- [PROBLEM] Could you arrange every line of the records below as a Markdown table with the columns Row and Line, numbering the rows and skipping blank lines? Leave the pictures out.

Excerpts of spatial question data
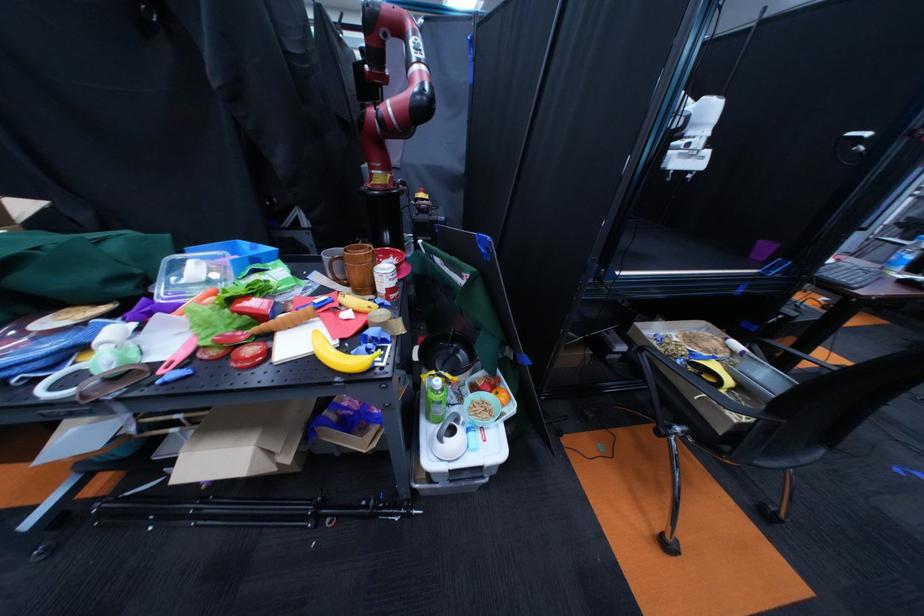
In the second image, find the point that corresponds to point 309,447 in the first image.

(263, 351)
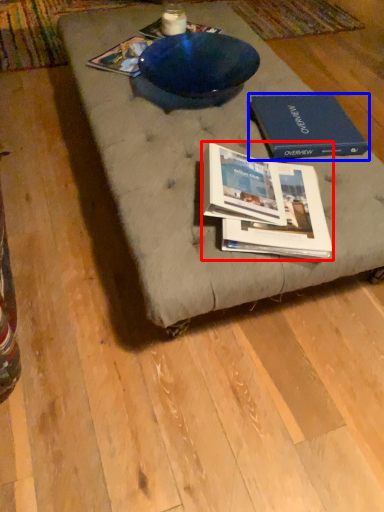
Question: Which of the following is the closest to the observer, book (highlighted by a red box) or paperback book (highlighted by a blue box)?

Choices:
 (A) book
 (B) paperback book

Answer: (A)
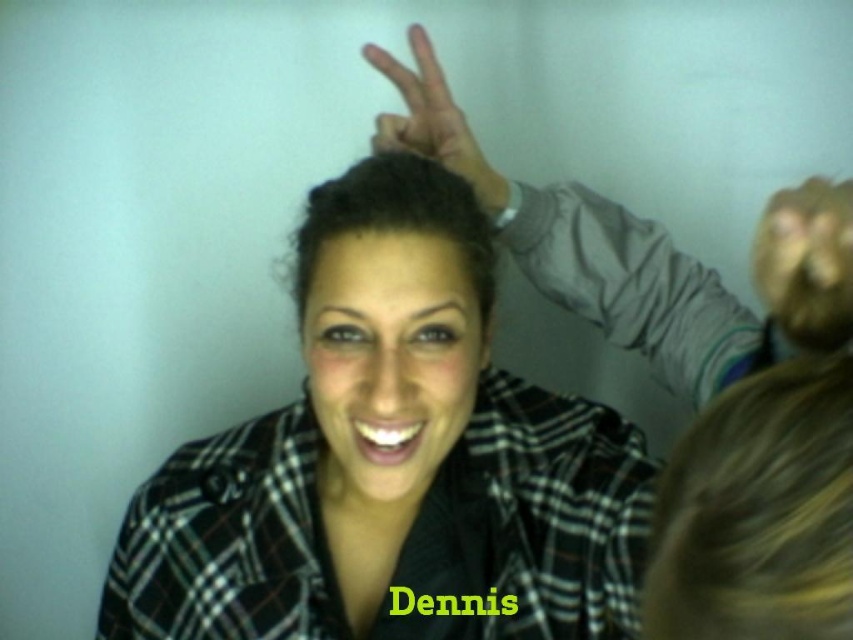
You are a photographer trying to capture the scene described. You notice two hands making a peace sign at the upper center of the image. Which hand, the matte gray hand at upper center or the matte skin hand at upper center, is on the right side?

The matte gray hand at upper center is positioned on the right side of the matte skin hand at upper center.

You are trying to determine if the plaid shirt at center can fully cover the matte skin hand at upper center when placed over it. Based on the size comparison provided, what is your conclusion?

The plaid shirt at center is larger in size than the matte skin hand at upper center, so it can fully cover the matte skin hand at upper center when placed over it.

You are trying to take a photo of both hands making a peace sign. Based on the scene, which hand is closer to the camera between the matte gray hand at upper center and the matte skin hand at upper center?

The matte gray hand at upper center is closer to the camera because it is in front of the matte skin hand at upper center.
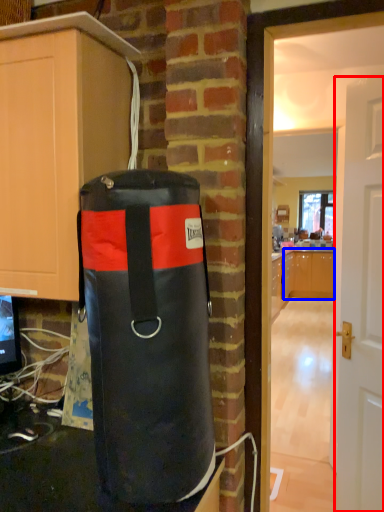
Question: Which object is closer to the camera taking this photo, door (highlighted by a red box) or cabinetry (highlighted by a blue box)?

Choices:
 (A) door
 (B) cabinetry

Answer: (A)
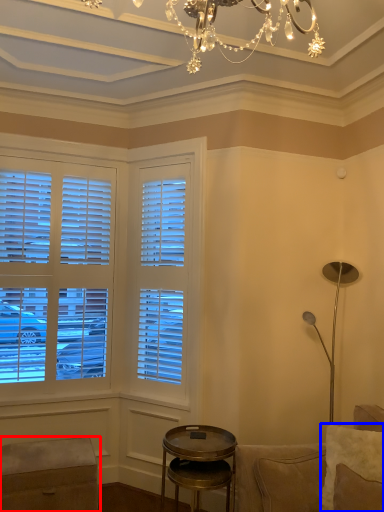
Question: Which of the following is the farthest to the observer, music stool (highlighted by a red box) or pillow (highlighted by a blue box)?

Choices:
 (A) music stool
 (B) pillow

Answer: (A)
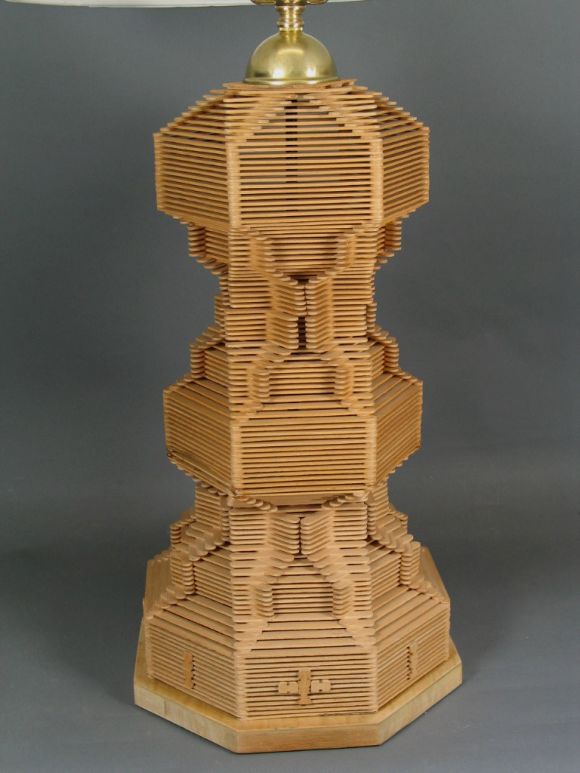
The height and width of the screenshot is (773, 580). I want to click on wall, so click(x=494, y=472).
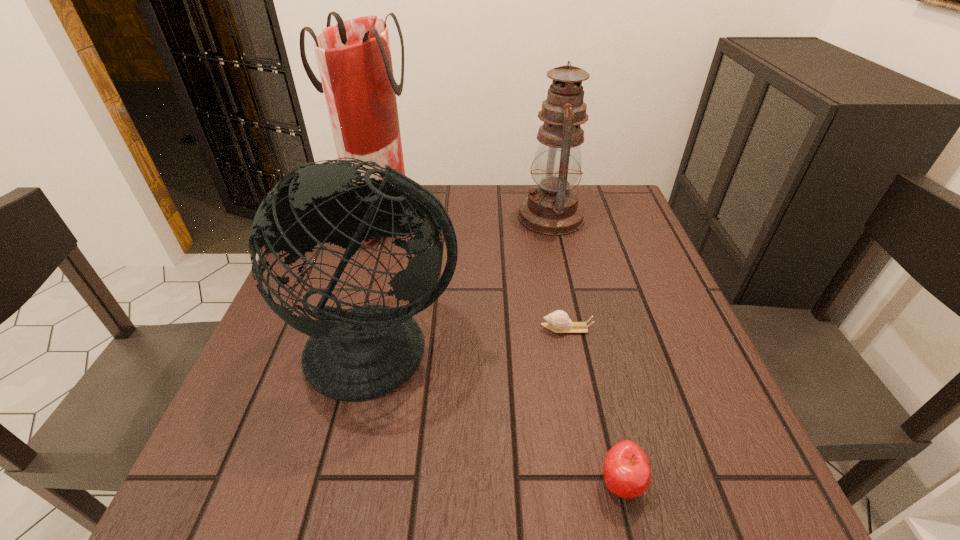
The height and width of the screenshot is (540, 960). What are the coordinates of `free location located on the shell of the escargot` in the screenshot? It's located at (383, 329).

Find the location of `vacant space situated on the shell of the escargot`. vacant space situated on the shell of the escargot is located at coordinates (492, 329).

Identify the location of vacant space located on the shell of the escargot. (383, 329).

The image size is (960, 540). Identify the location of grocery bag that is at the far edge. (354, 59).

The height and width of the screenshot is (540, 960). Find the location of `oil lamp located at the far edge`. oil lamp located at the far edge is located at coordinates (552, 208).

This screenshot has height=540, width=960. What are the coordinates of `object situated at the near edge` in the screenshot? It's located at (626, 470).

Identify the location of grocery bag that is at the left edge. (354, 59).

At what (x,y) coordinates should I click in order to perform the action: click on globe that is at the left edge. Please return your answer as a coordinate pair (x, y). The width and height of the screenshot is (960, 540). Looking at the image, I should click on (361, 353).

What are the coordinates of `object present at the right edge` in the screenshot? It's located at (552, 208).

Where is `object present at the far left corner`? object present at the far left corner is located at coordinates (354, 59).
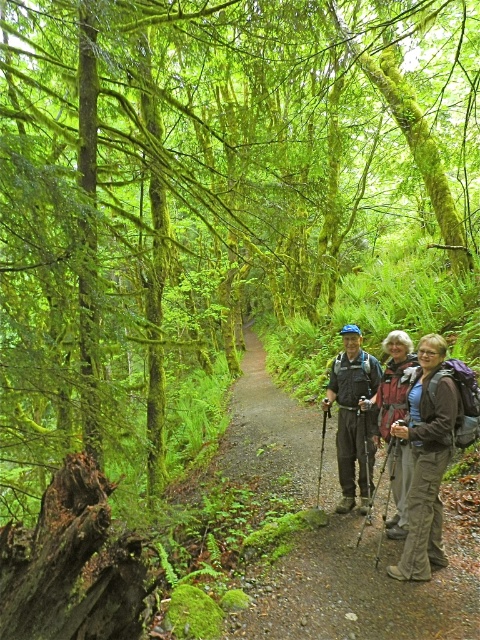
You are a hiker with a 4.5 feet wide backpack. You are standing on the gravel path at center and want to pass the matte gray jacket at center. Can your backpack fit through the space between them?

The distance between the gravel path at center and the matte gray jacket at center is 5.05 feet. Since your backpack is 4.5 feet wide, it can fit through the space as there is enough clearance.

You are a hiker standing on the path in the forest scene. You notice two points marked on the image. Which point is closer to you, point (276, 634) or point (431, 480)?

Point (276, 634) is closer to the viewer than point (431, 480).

- [THE RESPONSE]
| Row | Line |
|---|---|
| 1 | In the second image, find the point that corresponds to point 309,447 in the first image. |
| 2 | (263, 351) |
| 3 | Question: Which of the following is the closest to the observer, book (highlighted by a red box) or paperback book (highlighted by a blue box)? |
| 4 | Choices: |
| 5 |  (A) book |
| 6 |  (B) paperback book |
| 7 | Answer: (A) |
| 8 | You are a photographer trying to capture the scene described. You notice two hands making a peace sign at the upper center of the image. Which hand, the matte gray hand at upper center or the matte skin hand at upper center, is on the right side? |
| 9 | The matte gray hand at upper center is positioned on the right side of the matte skin hand at upper center. |
| 10 | You are trying to determine if the plaid shirt at center can fully cover the matte skin hand at upper center when placed over it. Based on the size comparison provided, what is your conclusion? |
| 11 | The plaid shirt at center is larger in size than the matte skin hand at upper center, so it can fully cover the matte skin hand at upper center when placed over it. |
| 12 | You are trying to take a photo of both hands making a peace sign. Based on the scene, which hand is closer to the camera between the matte gray hand at upper center and the matte skin hand at upper center? |
| 13 | The matte gray hand at upper center is closer to the camera because it is in front of the matte skin hand at upper center. |
| 14 | Question: Which object is closer to the camera taking this photo, door (highlighted by a red box) or cabinetry (highlighted by a blue box)? |
| 15 | Choices: |
| 16 |  (A) door |
| 17 |  (B) cabinetry |
| 18 | Answer: (A) |
| 19 | Question: Which of the following is the farthest to the observer, music stool (highlighted by a red box) or pillow (highlighted by a blue box)? |
| 20 | Choices: |
| 21 |  (A) music stool |
| 22 |  (B) pillow |
| 23 | Answer: (A) |
| 24 | The height and width of the screenshot is (773, 580). I want to click on wall, so click(x=494, y=472). |
| 25 | The height and width of the screenshot is (540, 960). What are the coordinates of `free location located on the shell of the escargot` in the screenshot? It's located at (383, 329). |
| 26 | Find the location of `vacant space situated on the shell of the escargot`. vacant space situated on the shell of the escargot is located at coordinates (492, 329). |
| 27 | Identify the location of vacant space located on the shell of the escargot. (383, 329). |
| 28 | The image size is (960, 540). Identify the location of grocery bag that is at the far edge. (354, 59). |
| 29 | The height and width of the screenshot is (540, 960). Find the location of `oil lamp located at the far edge`. oil lamp located at the far edge is located at coordinates (552, 208). |
| 30 | This screenshot has height=540, width=960. What are the coordinates of `object situated at the near edge` in the screenshot? It's located at (626, 470). |
| 31 | Identify the location of grocery bag that is at the left edge. (354, 59). |
| 32 | At what (x,y) coordinates should I click in order to perform the action: click on globe that is at the left edge. Please return your answer as a coordinate pair (x, y). The width and height of the screenshot is (960, 540). Looking at the image, I should click on (361, 353). |
| 33 | What are the coordinates of `object present at the right edge` in the screenshot? It's located at (552, 208). |
| 34 | Where is `object present at the far left corner`? object present at the far left corner is located at coordinates (354, 59). |
| 35 | You are a hiker with a 4.5 feet wide backpack. You are standing on the gravel path at center and want to pass the matte gray jacket at center. Can your backpack fit through the space between them? |
| 36 | The distance between the gravel path at center and the matte gray jacket at center is 5.05 feet. Since your backpack is 4.5 feet wide, it can fit through the space as there is enough clearance. |
| 37 | You are a hiker standing on the path in the forest scene. You notice two points marked on the image. Which point is closer to you, point (276, 634) or point (431, 480)? |
| 38 | Point (276, 634) is closer to the viewer than point (431, 480). |